(EXTRACTED DATA begins)
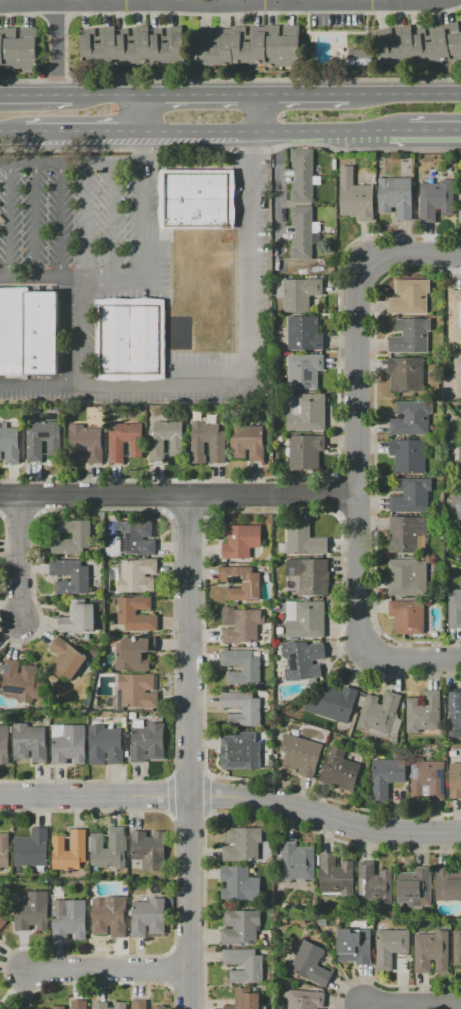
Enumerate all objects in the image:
road: (99, 3)
road: (226, 5)
building: (249, 46)
building: (419, 46)
building: (132, 48)
building: (18, 49)
road: (55, 51)
building: (358, 57)
road: (404, 97)
road: (38, 98)
road: (87, 98)
road: (121, 98)
road: (191, 98)
road: (246, 98)
road: (301, 98)
road: (255, 115)
road: (145, 117)
road: (435, 129)
road: (277, 131)
road: (107, 136)
road: (46, 137)
road: (11, 138)
road: (56, 165)
building: (302, 176)
building: (355, 196)
building: (395, 196)
building: (196, 199)
building: (435, 199)
building: (459, 203)
road: (13, 221)
road: (39, 221)
road: (65, 221)
road: (88, 222)
road: (111, 222)
building: (303, 232)
road: (140, 275)
building: (301, 294)
building: (409, 297)
building: (454, 315)
road: (85, 331)
building: (27, 332)
building: (304, 333)
building: (410, 336)
building: (129, 339)
building: (303, 370)
building: (406, 374)
building: (459, 375)
road: (253, 384)
building: (306, 412)
building: (411, 418)
building: (43, 440)
building: (247, 442)
building: (85, 443)
building: (217, 444)
building: (10, 445)
building: (157, 447)
building: (137, 448)
building: (306, 451)
building: (408, 456)
road: (361, 457)
building: (459, 465)
road: (181, 496)
building: (411, 496)
building: (454, 505)
building: (406, 533)
building: (81, 535)
building: (132, 539)
building: (305, 539)
building: (240, 540)
road: (21, 560)
building: (136, 575)
building: (310, 575)
building: (70, 576)
building: (406, 577)
building: (251, 585)
building: (454, 609)
building: (127, 612)
building: (82, 616)
building: (406, 617)
building: (307, 621)
building: (240, 625)
road: (189, 646)
building: (133, 653)
building: (66, 657)
building: (300, 659)
building: (241, 667)
building: (0, 681)
building: (21, 681)
building: (138, 690)
building: (333, 703)
building: (242, 708)
building: (423, 712)
building: (454, 714)
building: (377, 715)
building: (29, 742)
building: (146, 742)
building: (68, 743)
building: (3, 744)
building: (105, 745)
building: (241, 752)
building: (300, 754)
building: (339, 770)
building: (386, 776)
building: (429, 779)
building: (455, 780)
road: (95, 796)
road: (326, 816)
building: (78, 843)
building: (242, 844)
building: (31, 849)
building: (108, 849)
building: (148, 849)
building: (4, 851)
building: (297, 861)
building: (335, 876)
building: (374, 883)
building: (447, 883)
building: (239, 884)
building: (414, 887)
road: (190, 902)
building: (32, 911)
building: (108, 917)
building: (148, 917)
building: (68, 919)
building: (2, 921)
building: (240, 927)
building: (354, 946)
building: (389, 947)
building: (456, 948)
building: (431, 952)
building: (310, 964)
building: (244, 965)
road: (110, 974)
building: (247, 999)
building: (303, 999)
building: (56, 1004)
building: (78, 1004)
building: (99, 1004)
building: (138, 1004)
building: (158, 1004)
road: (413, 1006)
building: (2, 1007)
building: (40, 1008)

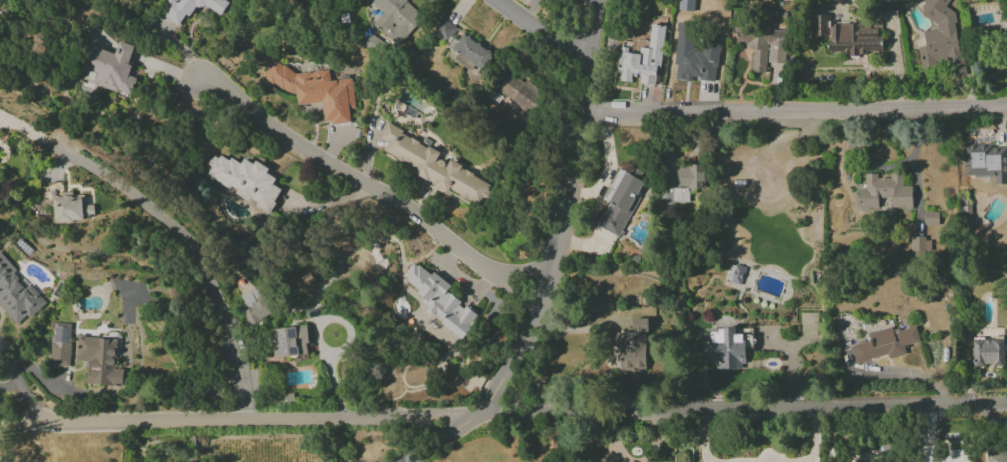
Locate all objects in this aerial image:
building: (558, 1)
building: (686, 5)
building: (889, 5)
building: (189, 8)
building: (396, 19)
building: (1004, 26)
building: (444, 30)
road: (541, 32)
building: (847, 36)
building: (941, 39)
building: (762, 45)
building: (472, 51)
building: (695, 54)
building: (642, 61)
building: (109, 68)
building: (315, 90)
building: (519, 94)
road: (792, 108)
building: (986, 161)
building: (433, 167)
building: (680, 173)
building: (244, 180)
road: (372, 187)
building: (884, 192)
building: (620, 199)
building: (71, 208)
building: (930, 218)
road: (171, 232)
building: (919, 244)
road: (555, 256)
building: (734, 273)
building: (304, 281)
building: (16, 295)
building: (440, 300)
building: (254, 306)
road: (315, 333)
building: (289, 341)
building: (886, 343)
building: (60, 344)
building: (633, 347)
building: (729, 348)
building: (989, 352)
building: (99, 360)
road: (19, 391)
road: (503, 413)
road: (700, 437)
road: (613, 438)
road: (813, 438)
road: (657, 439)
building: (996, 456)

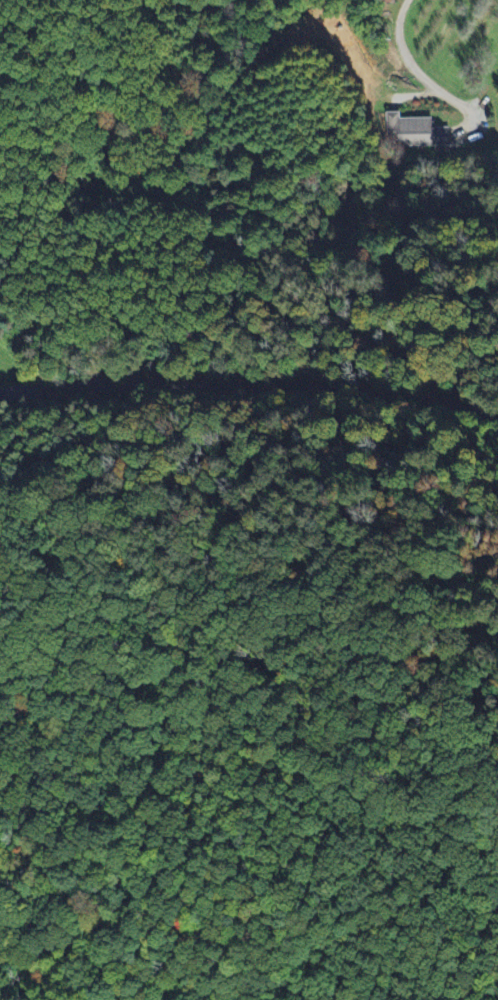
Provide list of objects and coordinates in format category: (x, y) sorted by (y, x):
road: (399, 39)
building: (429, 134)
road: (250, 384)
road: (283, 584)
road: (1, 656)

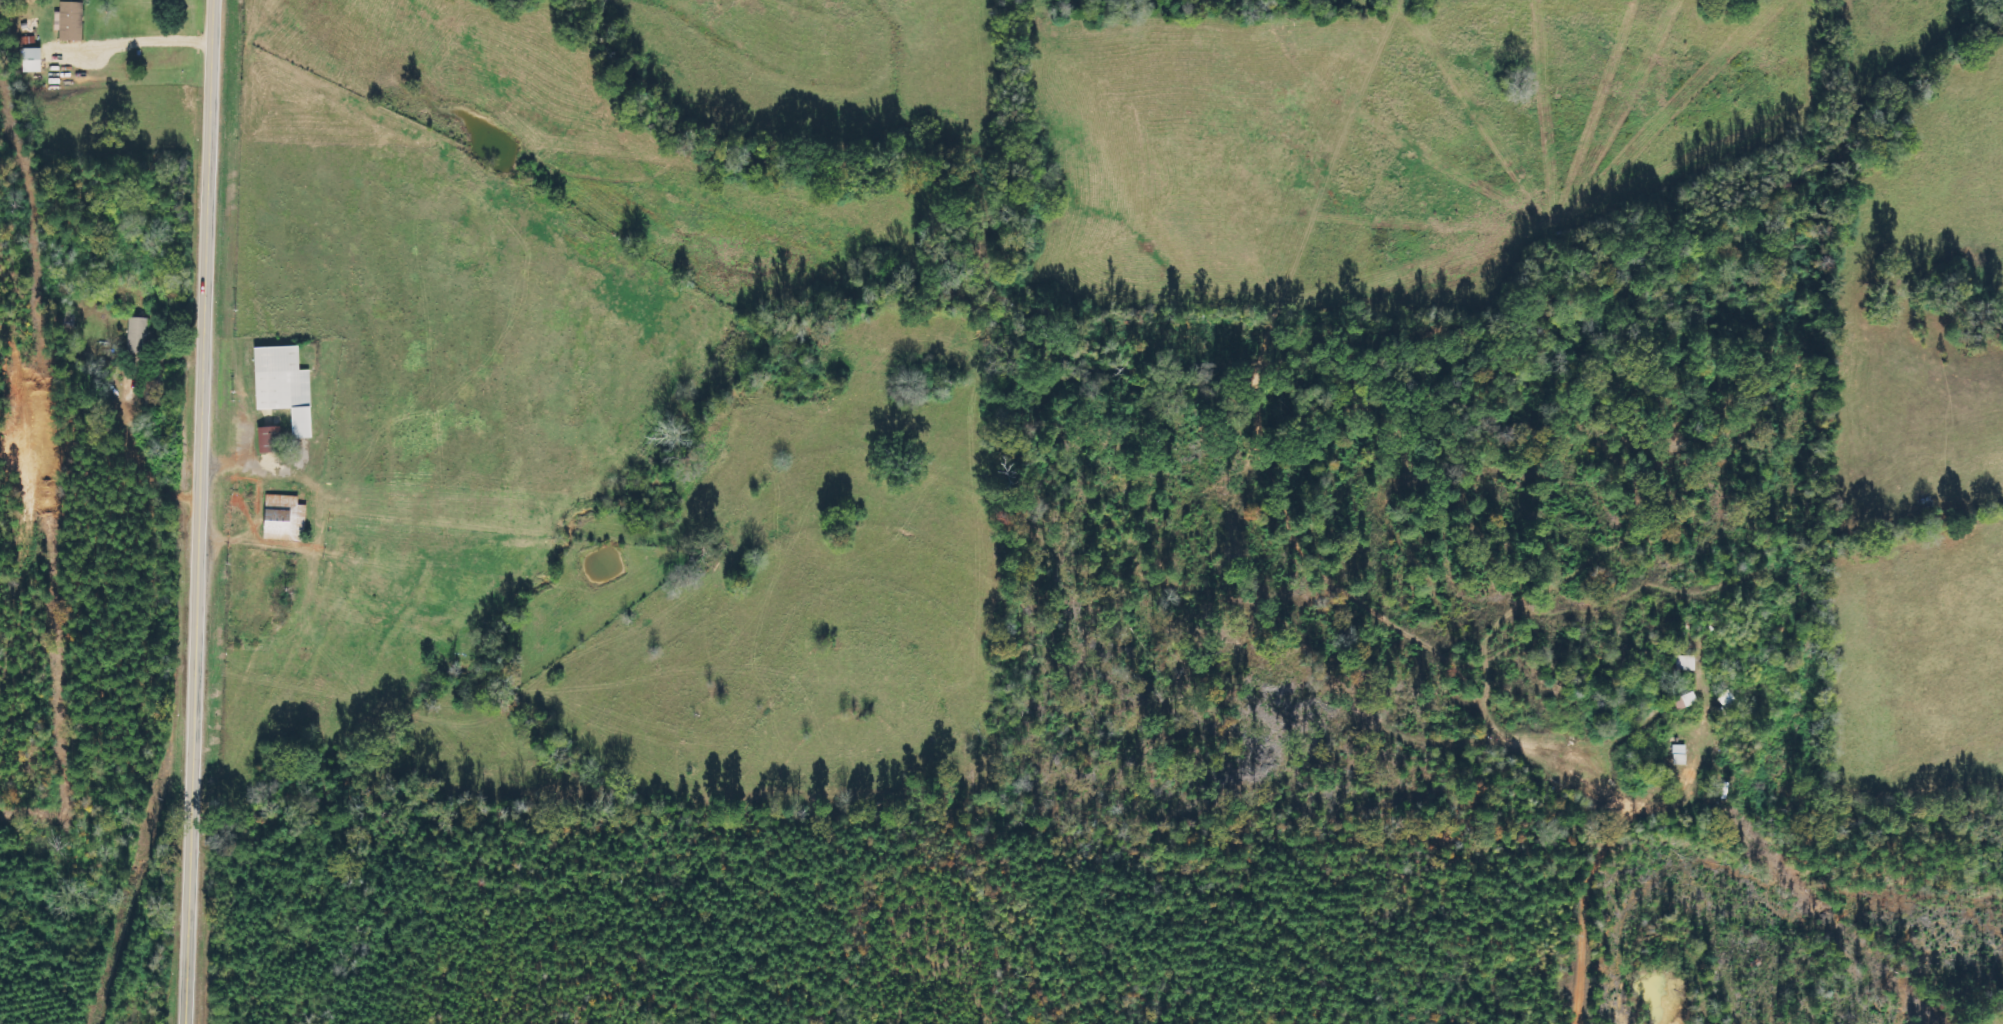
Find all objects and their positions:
building: (71, 21)
building: (33, 60)
building: (138, 335)
building: (287, 386)
building: (272, 439)
road: (99, 453)
road: (197, 511)
building: (286, 515)
building: (1683, 663)
building: (1682, 701)
building: (1678, 755)
road: (1595, 891)

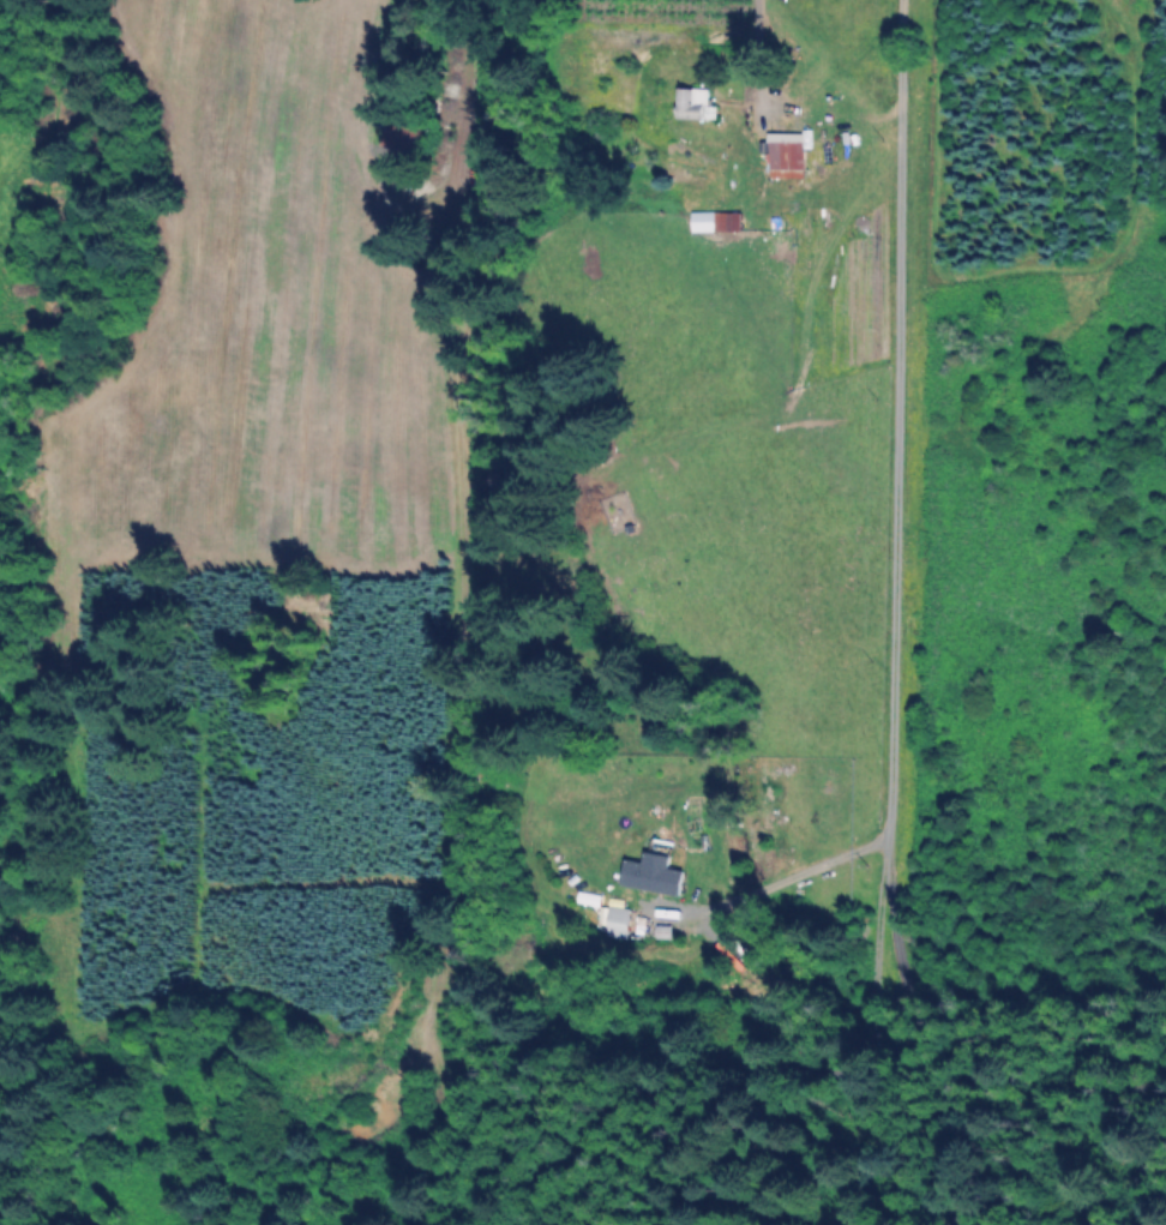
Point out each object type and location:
road: (762, 61)
building: (695, 103)
building: (403, 139)
building: (787, 159)
road: (892, 508)
building: (649, 883)
building: (614, 924)

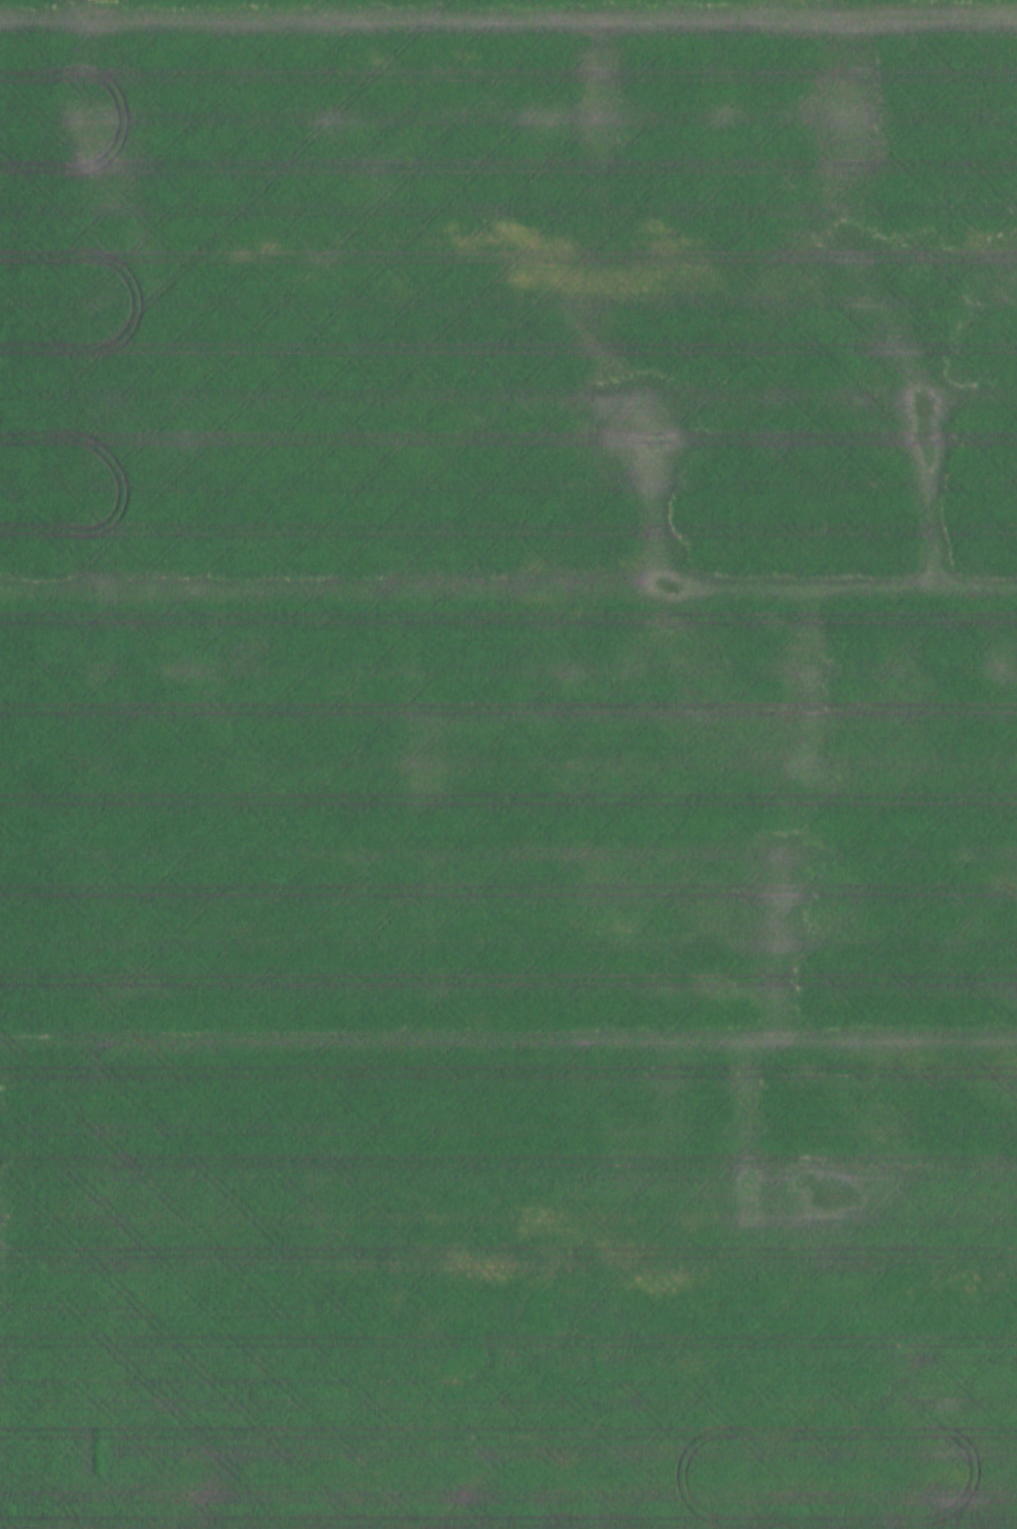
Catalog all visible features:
crop: (508, 764)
(EXTRACTED DATA ends)
__WHAT YOU HAVE TO DO__: Whenever the word "objects" occurs in a line above, copy that line.

__TASK ANSWER__:
Enumerate all objects in the image:
Locate all objects in this aerial image:
Provide list of objects and coordinates in format category: (x, y) sorted by (y, x):
Find all objects and their positions:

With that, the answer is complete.